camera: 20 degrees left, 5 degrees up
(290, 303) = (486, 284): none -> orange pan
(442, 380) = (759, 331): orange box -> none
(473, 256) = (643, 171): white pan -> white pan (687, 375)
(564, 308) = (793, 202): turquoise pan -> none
━━━━━━━━━━━━━━━━━━━━━━━━━━━━━━
** Exercise brief **
All records shown above need to be written out again verbatim.

** Exercise response **
camera: 20 degrees left, 5 degrees up
(290, 303) = (486, 284): none -> orange pan
(442, 380) = (759, 331): orange box -> none
(473, 256) = (643, 171): white pan -> white pan (687, 375)
(564, 308) = (793, 202): turquoise pan -> none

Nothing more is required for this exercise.